§ **Problem description**
Transcribe word for word the section of the records below that opens with the line containing "J6 pin 2: COM -> +12V" and closes with the line containing "R2: 39k (+12V, N16) -> 100 (+12V, N16)"; drop every picture.

§ **Records supplied**

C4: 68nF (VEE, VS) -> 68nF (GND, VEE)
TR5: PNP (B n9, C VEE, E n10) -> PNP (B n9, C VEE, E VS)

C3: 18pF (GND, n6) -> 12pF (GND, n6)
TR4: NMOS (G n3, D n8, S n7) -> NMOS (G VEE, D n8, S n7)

...

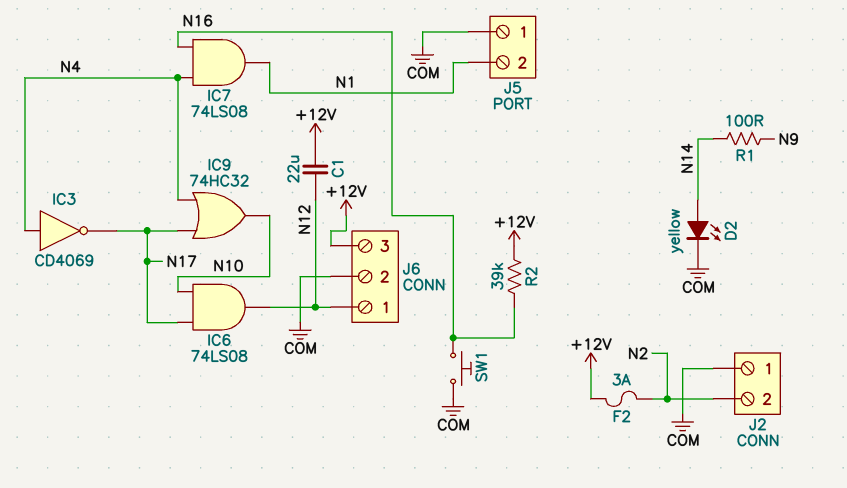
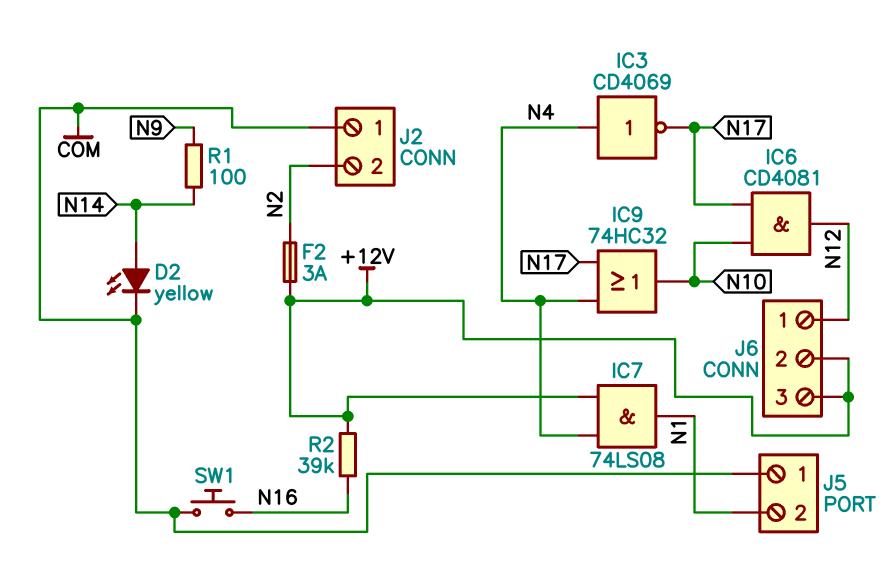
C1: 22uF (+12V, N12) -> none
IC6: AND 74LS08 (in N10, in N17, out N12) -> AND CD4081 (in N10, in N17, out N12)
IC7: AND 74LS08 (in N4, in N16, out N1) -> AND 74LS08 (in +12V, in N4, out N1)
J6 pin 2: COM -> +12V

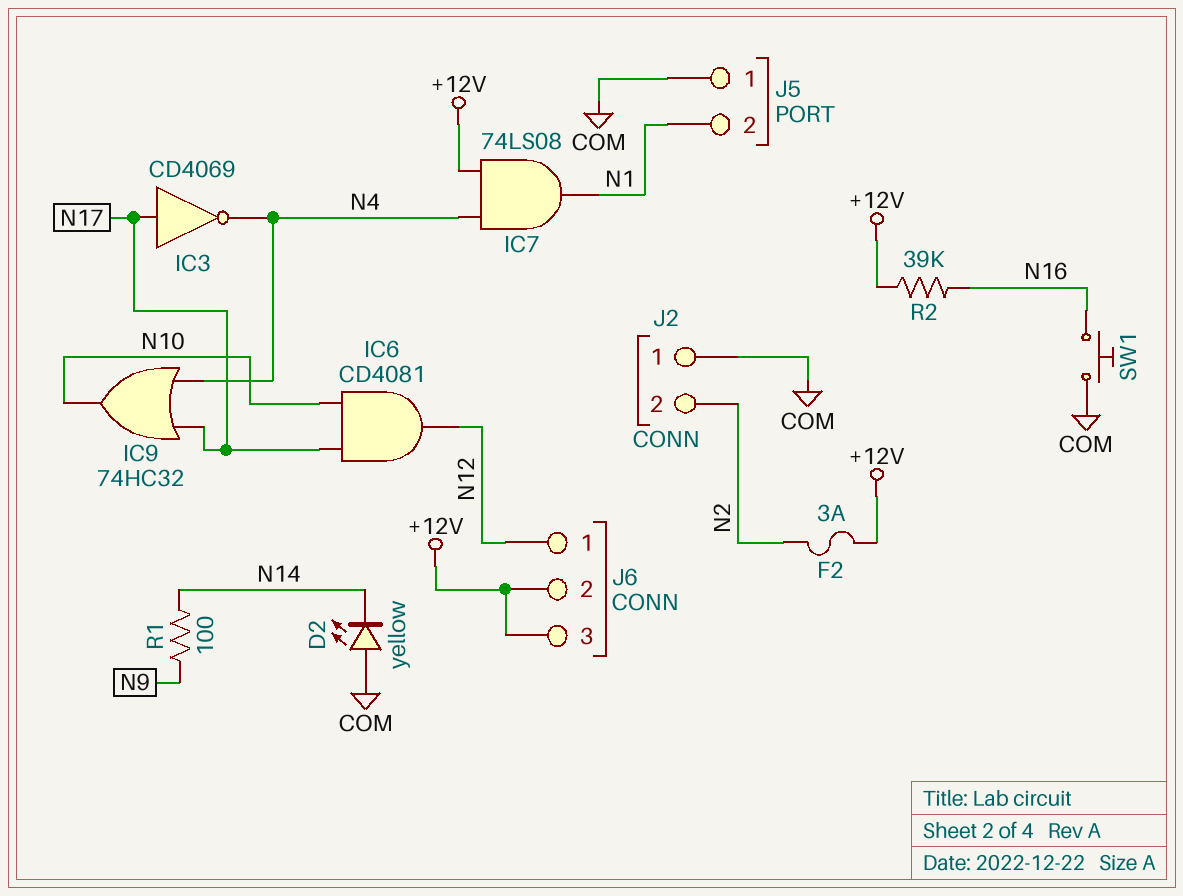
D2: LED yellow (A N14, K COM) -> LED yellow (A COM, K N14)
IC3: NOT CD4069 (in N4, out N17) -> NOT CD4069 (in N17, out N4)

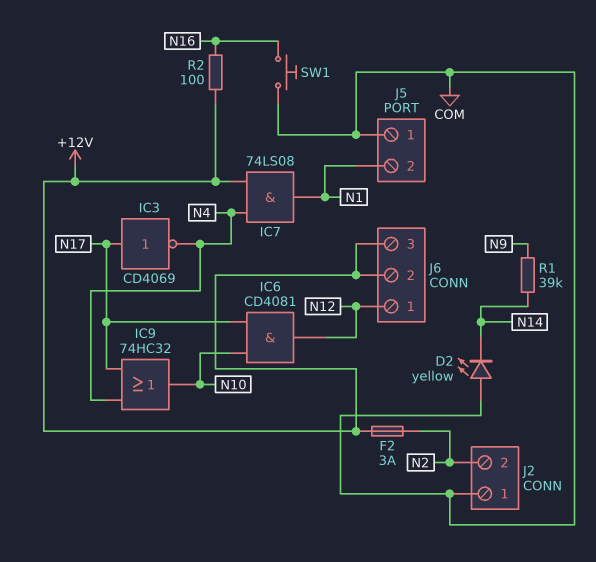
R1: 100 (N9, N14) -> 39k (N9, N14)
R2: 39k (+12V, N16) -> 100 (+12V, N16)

§ **The answer**
J6 pin 2: COM -> +12V

D2: LED yellow (A N14, K COM) -> LED yellow (A COM, K N14)
IC3: NOT CD4069 (in N4, out N17) -> NOT CD4069 (in N17, out N4)

R1: 100 (N9, N14) -> 39k (N9, N14)
R2: 39k (+12V, N16) -> 100 (+12V, N16)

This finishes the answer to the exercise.